## Task to carry out
Nothing in the records below should be altered in the copy, although the pictures must be left out.
::::::::::
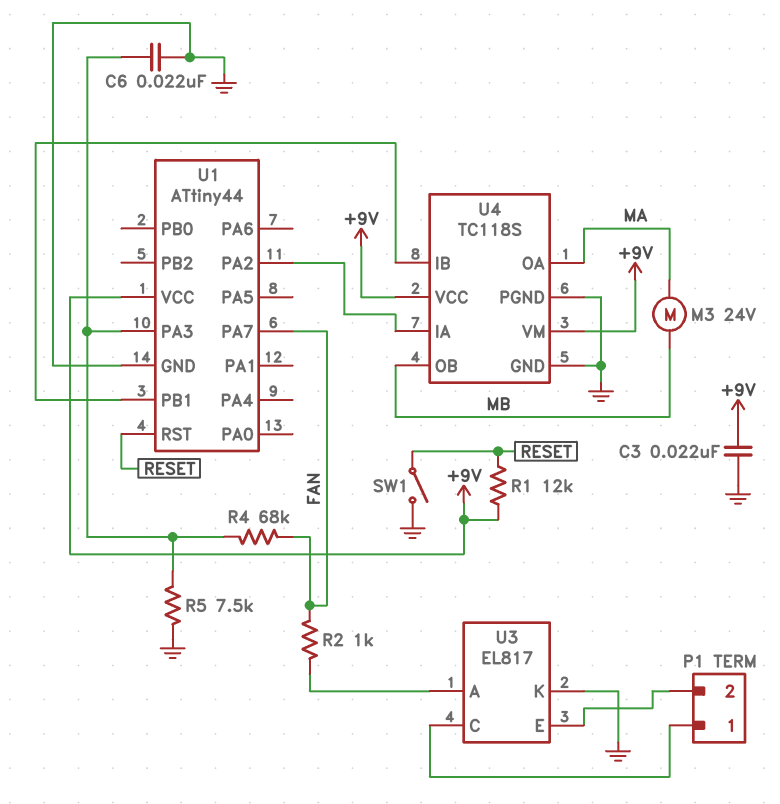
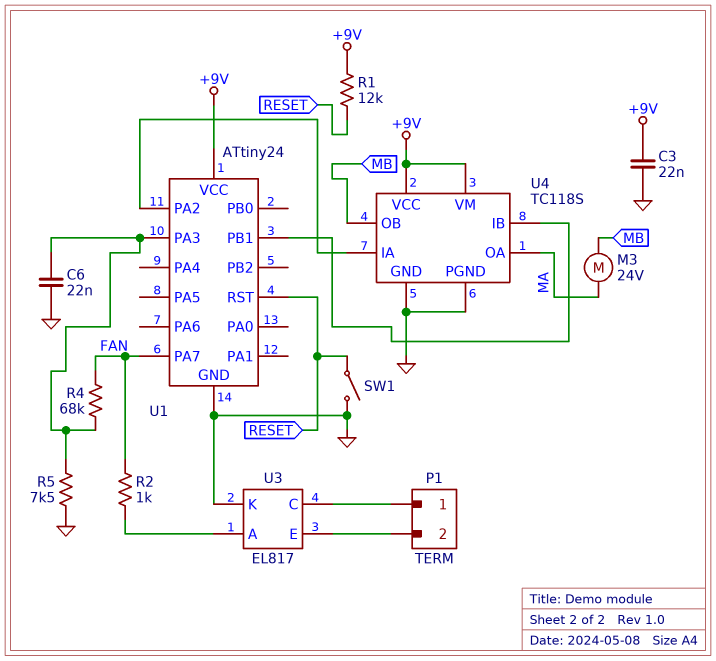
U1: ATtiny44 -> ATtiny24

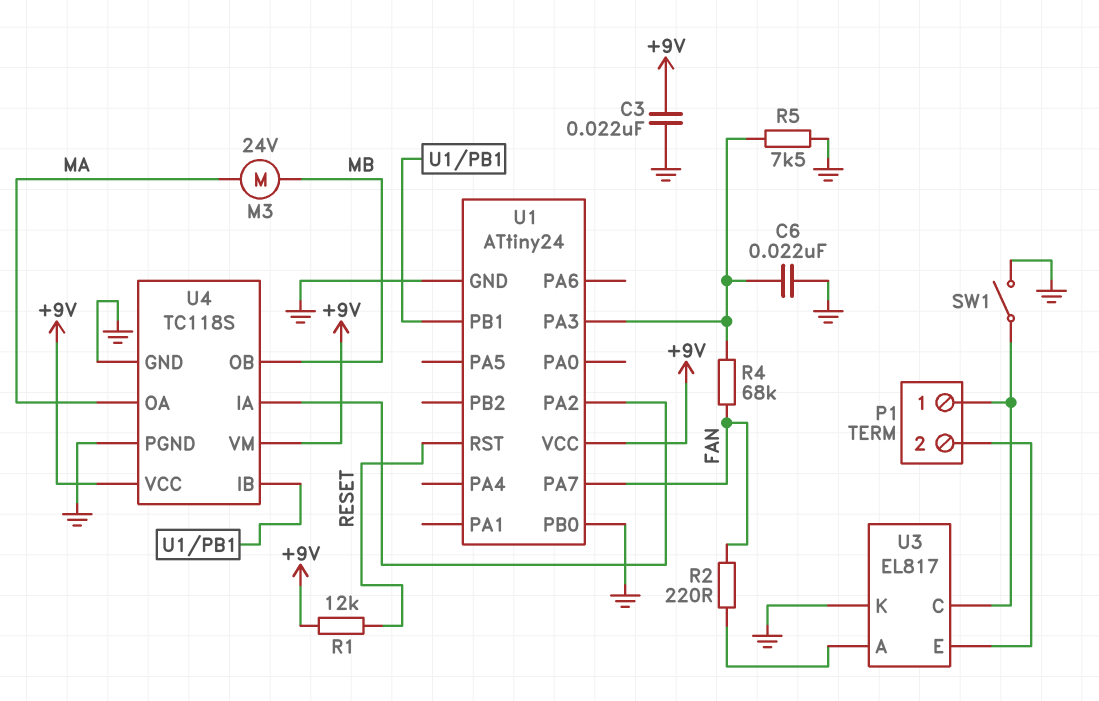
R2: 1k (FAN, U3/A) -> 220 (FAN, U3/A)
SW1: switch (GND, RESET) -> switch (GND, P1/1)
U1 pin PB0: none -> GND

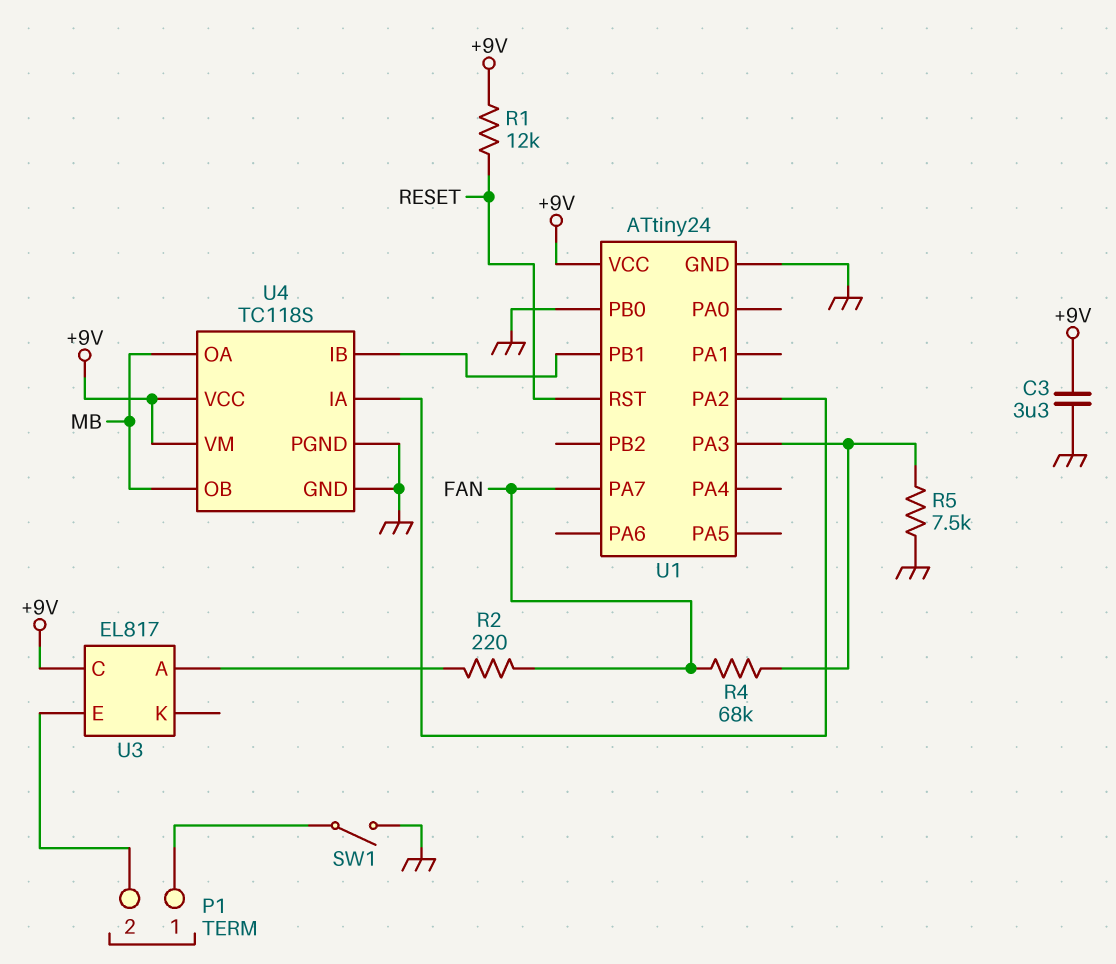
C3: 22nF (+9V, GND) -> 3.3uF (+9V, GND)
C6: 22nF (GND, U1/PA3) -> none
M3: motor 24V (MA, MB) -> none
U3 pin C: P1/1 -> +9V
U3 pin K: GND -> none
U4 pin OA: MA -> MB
::::::::::
## Response area
U1: ATtiny44 -> ATtiny24

R2: 1k (FAN, U3/A) -> 220 (FAN, U3/A)
SW1: switch (GND, RESET) -> switch (GND, P1/1)
U1 pin PB0: none -> GND

C3: 22nF (+9V, GND) -> 3.3uF (+9V, GND)
C6: 22nF (GND, U1/PA3) -> none
M3: motor 24V (MA, MB) -> none
U3 pin C: P1/1 -> +9V
U3 pin K: GND -> none
U4 pin OA: MA -> MB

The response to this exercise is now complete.